## [TASK DATA]
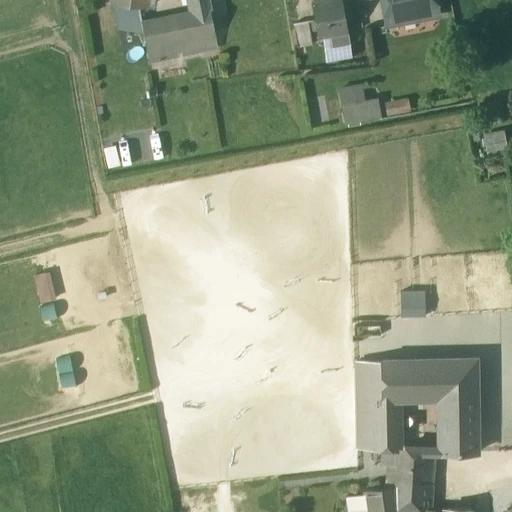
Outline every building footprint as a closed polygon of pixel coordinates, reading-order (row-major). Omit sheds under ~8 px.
[(207,0),(188,0),(191,13),(192,15),(210,11),(207,0)] [(341,0),(321,0),(311,2),(317,35),(329,33),(347,30),(341,0)] [(382,0),(386,17),(390,17),(397,21),(426,16),(430,9),(435,8),(432,0),(382,0)] [(210,11),(192,15),(191,13),(141,24),(146,52),(168,48),(180,45),(215,38),(210,11)] [(307,22),(293,25),(297,48),(312,45),(307,22)] [(347,30),(329,33),(331,46),(349,43),(347,30)] [(215,38),(180,45),(182,55),(217,48),(215,38)] [(331,46),(325,47),(327,61),(352,57),(349,43),(331,46)] [(168,48),(146,52),(147,62),(170,57),(168,48)] [(362,86),(340,90),(343,105),(364,101),(362,86)] [(364,101),(343,105),(346,123),(379,117),(375,99),(364,101)] [(485,133),(490,153),(510,148),(505,128),(485,133)] [(425,292),(402,292),(403,319),(426,319),(425,292)] [(475,360),(380,361),(377,399),(398,399),(435,398),(439,398),(475,397),(475,360)] [(380,361),(356,362),(357,447),(374,448),(374,449),(382,449),(389,450),(390,448),(398,449),(398,399),(377,399),(380,361)] [(475,397),(439,398),(440,436),(440,451),(458,451),(459,453),(476,453),(475,397)] [(398,449),(390,448),(389,450),(388,464),(387,479),(431,483),(432,482),(434,452),(398,449)] [(389,450),(382,449),(381,464),(388,464),(389,450)] [(431,483),(387,479),(386,491),(366,492),(368,508),(399,509),(430,510),(432,482),(431,483)]
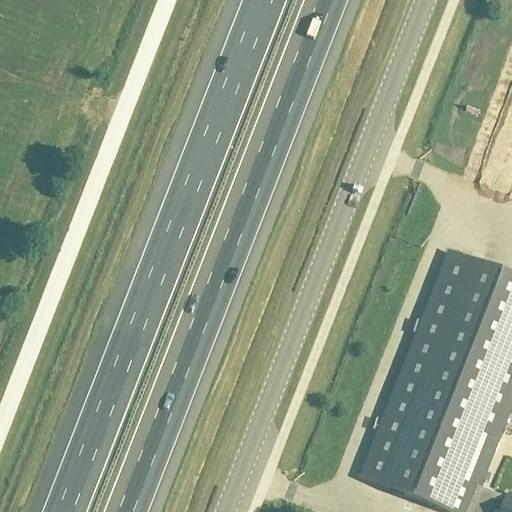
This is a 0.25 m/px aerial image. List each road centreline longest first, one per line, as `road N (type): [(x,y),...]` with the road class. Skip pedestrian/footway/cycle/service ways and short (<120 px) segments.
road 1 (motorway): [(265,0),(65,511)]
road 2 (motorway): [(131,511),(330,0)]
road 3 (unclassified): [(227,511),(426,0)]
road 4 (unclassified): [(0,428),(166,0)]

## [REQUIRED WORK]
Reproduce verbatim the rows beginning at the line that contains "This is a 0.25" and continuing through the final line of the rows, with both ends included.

## [RESULT OF THIS EXERCISE]
This is a 0.25 m/px aerial image. List each road centreline longest first, one per line, as `road N (type): [(x,y),...]` with the road class. Skip pedestrian/footway/cycle/service ways and short (<120 px) segments.
road 1 (motorway): [(265,0),(65,511)]
road 2 (motorway): [(131,511),(330,0)]
road 3 (unclassified): [(227,511),(426,0)]
road 4 (unclassified): [(0,428),(166,0)]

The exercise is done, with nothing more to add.